**What the task requires:**
Copy, word for word, the lines of the entries below between the one with "none -> turquoise duck [218,233,264,297]" and the one with "brown jar [254,31,284,60]", inclusive, and leave out everything else.

**Material shown:**

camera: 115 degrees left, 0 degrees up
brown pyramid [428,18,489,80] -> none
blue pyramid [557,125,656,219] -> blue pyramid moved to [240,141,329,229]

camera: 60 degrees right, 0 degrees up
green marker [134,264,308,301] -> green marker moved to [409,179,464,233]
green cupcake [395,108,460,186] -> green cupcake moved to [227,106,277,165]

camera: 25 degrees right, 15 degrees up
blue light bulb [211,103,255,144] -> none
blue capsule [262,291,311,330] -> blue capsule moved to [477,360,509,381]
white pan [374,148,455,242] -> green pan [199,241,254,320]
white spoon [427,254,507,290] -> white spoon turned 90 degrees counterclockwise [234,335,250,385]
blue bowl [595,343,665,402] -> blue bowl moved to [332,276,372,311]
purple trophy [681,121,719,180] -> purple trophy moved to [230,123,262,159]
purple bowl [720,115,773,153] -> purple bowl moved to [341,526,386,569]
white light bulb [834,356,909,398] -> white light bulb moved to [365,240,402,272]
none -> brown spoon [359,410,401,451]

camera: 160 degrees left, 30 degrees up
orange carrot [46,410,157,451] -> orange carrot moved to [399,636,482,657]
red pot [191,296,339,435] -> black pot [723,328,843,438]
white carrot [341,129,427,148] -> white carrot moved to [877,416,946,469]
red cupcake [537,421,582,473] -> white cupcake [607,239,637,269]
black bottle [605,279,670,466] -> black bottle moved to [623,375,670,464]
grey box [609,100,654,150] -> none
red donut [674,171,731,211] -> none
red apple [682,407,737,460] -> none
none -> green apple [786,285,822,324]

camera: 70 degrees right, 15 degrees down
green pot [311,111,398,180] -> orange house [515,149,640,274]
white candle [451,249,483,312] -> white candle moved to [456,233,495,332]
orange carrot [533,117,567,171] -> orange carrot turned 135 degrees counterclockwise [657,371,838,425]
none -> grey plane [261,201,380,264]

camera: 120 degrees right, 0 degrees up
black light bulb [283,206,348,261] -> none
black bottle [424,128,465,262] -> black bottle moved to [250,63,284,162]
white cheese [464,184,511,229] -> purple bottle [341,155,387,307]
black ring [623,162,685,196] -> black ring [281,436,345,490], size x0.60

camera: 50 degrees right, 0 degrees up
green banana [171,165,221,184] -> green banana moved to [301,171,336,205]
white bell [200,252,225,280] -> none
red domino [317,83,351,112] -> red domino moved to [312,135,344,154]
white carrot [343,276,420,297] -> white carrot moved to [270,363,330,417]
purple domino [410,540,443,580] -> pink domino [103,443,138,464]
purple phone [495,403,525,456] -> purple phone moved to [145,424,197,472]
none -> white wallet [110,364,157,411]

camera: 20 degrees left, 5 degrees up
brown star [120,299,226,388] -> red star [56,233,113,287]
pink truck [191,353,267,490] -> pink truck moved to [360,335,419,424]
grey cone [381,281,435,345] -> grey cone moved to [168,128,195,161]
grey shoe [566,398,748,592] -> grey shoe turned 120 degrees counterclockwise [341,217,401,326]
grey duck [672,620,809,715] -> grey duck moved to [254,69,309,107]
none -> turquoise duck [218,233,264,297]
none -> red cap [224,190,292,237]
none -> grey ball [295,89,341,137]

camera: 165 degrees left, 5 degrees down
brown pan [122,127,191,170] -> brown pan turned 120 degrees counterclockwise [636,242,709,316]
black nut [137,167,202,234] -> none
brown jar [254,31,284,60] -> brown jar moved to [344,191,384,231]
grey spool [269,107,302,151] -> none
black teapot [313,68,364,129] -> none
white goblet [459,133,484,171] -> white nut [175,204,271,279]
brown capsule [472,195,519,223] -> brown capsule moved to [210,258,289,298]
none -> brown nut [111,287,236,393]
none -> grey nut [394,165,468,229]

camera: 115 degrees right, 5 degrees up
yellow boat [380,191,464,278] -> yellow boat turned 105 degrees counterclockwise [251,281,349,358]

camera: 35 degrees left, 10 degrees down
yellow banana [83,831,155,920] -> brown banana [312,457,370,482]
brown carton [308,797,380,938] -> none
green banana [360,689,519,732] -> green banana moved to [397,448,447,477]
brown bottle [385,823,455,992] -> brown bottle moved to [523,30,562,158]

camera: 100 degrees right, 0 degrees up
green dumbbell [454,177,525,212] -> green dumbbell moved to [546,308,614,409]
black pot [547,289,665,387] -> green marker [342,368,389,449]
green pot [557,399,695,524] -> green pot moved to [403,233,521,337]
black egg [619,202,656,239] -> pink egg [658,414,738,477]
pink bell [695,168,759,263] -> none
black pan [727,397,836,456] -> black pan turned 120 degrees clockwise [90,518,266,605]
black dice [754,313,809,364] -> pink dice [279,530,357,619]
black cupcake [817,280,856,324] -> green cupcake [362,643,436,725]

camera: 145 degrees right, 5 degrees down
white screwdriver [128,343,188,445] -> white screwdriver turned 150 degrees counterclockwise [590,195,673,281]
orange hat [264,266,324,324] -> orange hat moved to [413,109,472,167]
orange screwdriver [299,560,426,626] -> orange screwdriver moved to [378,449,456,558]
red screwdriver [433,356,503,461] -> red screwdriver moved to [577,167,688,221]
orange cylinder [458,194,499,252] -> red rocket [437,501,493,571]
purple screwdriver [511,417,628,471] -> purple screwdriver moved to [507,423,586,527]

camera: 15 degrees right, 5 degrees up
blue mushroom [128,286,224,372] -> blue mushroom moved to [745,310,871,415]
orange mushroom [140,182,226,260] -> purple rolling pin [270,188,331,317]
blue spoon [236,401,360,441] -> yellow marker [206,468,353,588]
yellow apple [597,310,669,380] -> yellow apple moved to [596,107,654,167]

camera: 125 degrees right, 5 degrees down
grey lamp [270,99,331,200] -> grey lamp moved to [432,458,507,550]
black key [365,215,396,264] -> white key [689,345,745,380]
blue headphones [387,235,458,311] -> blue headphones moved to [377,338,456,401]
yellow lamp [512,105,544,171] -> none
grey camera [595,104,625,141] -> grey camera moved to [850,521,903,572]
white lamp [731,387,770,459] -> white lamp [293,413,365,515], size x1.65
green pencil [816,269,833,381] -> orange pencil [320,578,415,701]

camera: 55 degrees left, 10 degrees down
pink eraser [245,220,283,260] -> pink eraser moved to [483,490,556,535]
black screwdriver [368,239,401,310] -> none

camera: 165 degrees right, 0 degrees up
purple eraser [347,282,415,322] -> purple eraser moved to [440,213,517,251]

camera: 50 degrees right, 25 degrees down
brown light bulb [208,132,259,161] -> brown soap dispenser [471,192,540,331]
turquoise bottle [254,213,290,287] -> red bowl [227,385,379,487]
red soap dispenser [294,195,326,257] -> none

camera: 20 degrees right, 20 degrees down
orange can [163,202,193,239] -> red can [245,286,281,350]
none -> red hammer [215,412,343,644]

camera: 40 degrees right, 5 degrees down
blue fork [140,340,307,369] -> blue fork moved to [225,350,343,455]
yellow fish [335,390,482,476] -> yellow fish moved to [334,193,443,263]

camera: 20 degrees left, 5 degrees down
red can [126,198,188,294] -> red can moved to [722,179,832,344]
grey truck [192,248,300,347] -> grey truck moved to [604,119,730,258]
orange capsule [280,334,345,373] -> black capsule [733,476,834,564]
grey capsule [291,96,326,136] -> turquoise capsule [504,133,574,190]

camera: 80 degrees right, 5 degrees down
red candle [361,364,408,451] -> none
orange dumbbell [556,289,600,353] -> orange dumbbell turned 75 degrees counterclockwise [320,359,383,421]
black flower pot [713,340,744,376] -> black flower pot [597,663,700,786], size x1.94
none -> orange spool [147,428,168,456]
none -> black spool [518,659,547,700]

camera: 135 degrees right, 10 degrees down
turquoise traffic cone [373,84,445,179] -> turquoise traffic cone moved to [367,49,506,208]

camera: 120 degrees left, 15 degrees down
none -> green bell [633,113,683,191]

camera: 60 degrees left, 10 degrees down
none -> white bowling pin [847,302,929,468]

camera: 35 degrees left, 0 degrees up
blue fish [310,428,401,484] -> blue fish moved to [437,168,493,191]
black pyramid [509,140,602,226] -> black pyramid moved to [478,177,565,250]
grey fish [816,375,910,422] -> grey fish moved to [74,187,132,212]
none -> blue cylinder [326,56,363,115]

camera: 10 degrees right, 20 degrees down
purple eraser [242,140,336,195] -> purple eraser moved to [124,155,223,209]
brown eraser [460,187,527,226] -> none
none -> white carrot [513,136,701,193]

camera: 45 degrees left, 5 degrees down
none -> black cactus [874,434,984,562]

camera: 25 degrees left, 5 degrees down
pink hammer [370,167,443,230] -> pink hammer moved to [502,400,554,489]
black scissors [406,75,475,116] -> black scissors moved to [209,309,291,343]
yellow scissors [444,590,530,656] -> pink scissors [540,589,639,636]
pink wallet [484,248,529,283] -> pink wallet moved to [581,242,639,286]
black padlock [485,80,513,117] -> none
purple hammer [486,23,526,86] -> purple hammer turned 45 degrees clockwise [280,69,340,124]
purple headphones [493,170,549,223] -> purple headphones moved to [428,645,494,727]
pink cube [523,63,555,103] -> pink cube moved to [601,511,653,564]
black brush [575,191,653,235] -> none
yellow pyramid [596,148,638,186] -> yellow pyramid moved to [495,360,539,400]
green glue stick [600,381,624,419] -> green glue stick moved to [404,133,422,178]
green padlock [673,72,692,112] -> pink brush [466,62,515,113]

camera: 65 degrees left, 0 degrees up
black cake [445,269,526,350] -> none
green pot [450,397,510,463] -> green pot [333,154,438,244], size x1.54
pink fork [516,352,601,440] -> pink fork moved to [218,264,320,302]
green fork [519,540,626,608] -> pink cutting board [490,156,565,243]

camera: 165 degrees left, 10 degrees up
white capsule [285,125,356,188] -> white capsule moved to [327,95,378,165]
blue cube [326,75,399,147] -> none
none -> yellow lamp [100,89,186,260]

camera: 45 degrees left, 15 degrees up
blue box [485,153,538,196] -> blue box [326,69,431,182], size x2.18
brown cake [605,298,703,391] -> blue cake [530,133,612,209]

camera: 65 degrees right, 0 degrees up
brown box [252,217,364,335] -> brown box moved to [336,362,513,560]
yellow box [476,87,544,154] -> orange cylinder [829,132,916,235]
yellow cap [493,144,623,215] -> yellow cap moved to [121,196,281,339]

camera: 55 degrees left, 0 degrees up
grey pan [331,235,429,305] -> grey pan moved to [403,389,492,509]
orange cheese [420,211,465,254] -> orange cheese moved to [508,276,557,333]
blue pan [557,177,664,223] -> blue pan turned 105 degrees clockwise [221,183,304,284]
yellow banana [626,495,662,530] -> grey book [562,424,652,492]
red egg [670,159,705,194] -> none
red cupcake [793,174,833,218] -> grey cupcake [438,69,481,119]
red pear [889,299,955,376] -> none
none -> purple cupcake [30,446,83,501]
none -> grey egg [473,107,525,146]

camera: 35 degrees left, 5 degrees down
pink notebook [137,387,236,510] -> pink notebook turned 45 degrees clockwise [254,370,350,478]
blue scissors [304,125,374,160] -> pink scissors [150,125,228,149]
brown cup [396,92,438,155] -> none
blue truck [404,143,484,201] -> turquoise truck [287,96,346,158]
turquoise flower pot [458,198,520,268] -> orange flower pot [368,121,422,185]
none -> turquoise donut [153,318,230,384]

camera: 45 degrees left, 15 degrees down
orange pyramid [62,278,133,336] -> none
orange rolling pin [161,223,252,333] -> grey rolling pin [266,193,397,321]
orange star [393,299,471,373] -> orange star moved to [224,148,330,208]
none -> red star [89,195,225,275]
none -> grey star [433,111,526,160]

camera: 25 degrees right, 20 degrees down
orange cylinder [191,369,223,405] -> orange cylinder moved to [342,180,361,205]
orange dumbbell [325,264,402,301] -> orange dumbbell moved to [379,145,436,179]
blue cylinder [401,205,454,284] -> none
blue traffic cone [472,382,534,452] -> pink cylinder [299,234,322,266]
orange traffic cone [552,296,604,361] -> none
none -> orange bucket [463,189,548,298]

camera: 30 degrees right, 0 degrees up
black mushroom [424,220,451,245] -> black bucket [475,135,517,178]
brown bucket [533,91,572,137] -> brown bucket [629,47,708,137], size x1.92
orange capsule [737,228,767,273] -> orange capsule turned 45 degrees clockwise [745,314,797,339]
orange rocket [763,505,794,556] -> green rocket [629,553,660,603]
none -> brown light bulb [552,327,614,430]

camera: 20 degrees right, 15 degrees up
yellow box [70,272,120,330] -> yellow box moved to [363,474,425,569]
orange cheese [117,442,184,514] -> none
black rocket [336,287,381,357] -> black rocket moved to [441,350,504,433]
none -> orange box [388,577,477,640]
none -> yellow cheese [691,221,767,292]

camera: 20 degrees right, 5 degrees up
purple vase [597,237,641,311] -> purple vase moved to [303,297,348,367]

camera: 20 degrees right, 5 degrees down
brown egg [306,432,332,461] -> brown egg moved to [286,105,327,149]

**Response:**
none -> turquoise duck [218,233,264,297]
none -> red cap [224,190,292,237]
none -> grey ball [295,89,341,137]

camera: 165 degrees left, 5 degrees down
brown pan [122,127,191,170] -> brown pan turned 120 degrees counterclockwise [636,242,709,316]
black nut [137,167,202,234] -> none
brown jar [254,31,284,60] -> brown jar moved to [344,191,384,231]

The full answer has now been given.